++++ GIVEN ENTRIES ++++
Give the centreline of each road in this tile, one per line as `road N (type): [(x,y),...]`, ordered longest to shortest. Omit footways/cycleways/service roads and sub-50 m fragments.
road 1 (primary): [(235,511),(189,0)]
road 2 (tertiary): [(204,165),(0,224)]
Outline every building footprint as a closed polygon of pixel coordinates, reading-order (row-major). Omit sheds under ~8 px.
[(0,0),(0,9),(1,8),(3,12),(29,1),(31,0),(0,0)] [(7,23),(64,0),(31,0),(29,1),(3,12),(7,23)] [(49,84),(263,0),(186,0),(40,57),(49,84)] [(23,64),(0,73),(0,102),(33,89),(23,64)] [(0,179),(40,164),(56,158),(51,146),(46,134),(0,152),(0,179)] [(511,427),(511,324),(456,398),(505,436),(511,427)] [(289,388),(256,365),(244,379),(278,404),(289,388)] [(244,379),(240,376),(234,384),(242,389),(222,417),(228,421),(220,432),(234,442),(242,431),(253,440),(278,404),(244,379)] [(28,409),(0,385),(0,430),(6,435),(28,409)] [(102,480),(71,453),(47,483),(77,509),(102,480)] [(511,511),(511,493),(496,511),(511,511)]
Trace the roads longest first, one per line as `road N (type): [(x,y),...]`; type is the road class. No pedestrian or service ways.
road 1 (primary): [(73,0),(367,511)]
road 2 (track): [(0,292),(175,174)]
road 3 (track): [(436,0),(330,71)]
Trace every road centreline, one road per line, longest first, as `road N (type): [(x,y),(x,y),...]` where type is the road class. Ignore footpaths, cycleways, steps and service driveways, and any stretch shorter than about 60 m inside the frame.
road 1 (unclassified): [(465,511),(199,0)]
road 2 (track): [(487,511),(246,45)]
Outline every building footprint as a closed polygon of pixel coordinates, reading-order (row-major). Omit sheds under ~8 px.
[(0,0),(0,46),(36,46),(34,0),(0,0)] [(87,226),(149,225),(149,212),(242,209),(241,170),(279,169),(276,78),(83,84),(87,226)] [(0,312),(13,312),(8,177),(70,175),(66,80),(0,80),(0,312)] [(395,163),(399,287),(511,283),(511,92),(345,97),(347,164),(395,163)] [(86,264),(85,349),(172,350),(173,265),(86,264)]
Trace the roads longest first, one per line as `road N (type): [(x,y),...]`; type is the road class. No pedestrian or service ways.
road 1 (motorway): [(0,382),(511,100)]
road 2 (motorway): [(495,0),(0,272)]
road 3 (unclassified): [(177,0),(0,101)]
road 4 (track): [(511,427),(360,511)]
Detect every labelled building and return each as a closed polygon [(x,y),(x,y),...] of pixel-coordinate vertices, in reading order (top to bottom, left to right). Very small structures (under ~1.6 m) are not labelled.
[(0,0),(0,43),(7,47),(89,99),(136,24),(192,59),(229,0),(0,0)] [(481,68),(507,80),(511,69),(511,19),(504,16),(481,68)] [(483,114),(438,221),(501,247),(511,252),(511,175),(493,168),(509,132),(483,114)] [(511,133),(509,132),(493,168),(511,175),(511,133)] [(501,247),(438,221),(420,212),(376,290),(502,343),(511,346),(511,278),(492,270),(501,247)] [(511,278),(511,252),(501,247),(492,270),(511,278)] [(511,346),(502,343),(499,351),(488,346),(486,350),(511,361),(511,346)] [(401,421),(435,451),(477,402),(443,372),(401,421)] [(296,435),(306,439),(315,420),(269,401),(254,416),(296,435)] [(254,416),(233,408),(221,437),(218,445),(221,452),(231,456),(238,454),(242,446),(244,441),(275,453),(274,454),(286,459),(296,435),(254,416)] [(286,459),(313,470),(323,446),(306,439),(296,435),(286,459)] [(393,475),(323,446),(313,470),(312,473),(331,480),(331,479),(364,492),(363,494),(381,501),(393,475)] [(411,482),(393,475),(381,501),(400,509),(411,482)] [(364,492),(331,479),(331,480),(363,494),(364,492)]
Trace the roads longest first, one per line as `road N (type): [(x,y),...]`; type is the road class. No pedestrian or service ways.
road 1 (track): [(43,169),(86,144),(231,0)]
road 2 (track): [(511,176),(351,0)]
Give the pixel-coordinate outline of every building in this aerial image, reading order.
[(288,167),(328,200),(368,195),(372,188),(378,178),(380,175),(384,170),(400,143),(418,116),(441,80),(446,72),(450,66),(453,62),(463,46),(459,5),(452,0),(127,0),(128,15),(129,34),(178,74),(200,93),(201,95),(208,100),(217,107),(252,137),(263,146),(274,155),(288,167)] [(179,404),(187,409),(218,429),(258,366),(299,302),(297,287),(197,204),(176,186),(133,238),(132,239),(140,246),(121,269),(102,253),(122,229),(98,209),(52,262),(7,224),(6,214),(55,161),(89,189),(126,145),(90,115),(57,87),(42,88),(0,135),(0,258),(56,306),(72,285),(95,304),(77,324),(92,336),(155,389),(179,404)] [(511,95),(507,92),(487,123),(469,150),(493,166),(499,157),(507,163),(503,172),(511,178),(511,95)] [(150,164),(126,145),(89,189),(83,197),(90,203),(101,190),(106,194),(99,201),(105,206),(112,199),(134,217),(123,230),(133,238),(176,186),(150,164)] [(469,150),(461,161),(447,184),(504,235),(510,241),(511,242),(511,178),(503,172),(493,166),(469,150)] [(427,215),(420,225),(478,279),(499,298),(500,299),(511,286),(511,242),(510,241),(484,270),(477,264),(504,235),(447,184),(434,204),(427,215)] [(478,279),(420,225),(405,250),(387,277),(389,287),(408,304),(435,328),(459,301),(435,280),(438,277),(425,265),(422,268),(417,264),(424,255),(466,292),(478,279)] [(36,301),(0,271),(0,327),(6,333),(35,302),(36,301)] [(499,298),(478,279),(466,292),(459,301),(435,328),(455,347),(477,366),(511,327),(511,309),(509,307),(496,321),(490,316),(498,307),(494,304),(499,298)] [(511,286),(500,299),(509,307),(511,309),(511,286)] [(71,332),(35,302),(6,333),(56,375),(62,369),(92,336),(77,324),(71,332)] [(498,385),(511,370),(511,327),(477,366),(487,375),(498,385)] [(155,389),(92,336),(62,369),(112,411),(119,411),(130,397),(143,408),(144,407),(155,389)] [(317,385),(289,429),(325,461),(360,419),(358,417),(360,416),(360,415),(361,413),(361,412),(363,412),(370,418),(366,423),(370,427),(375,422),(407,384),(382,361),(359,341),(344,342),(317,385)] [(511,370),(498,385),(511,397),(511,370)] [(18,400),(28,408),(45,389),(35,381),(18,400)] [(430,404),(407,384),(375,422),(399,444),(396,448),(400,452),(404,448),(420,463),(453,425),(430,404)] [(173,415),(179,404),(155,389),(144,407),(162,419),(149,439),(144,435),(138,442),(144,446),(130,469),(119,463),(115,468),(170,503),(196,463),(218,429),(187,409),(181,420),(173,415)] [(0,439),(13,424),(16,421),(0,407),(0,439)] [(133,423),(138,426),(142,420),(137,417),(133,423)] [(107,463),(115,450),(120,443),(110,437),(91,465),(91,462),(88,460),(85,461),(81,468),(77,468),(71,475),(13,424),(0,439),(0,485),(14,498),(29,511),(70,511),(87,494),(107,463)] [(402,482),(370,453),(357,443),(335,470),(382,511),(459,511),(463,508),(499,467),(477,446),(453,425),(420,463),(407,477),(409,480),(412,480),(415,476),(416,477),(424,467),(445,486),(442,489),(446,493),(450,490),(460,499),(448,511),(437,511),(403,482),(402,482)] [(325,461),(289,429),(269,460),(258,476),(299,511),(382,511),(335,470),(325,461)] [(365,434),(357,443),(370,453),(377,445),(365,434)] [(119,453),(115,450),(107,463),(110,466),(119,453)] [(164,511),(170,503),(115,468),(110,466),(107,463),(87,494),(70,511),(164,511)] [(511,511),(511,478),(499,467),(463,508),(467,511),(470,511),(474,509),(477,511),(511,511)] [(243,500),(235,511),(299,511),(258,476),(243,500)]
++++
In the records, change "footpaths" to "walkways" from the line with "Trace every road" to the line with "road 2 (track): [(487,511),(246,45)]", and give only those lines with nothing else altered.

Trace every road centreline, one road per line, longest first, as `road N (type): [(x,y),(x,y),...]` where type is the road class. Ignore walkways, cycleways, steps and service driveways, and any stretch shorter than about 60 m inside the frame.
road 1 (unclassified): [(465,511),(199,0)]
road 2 (track): [(487,511),(246,45)]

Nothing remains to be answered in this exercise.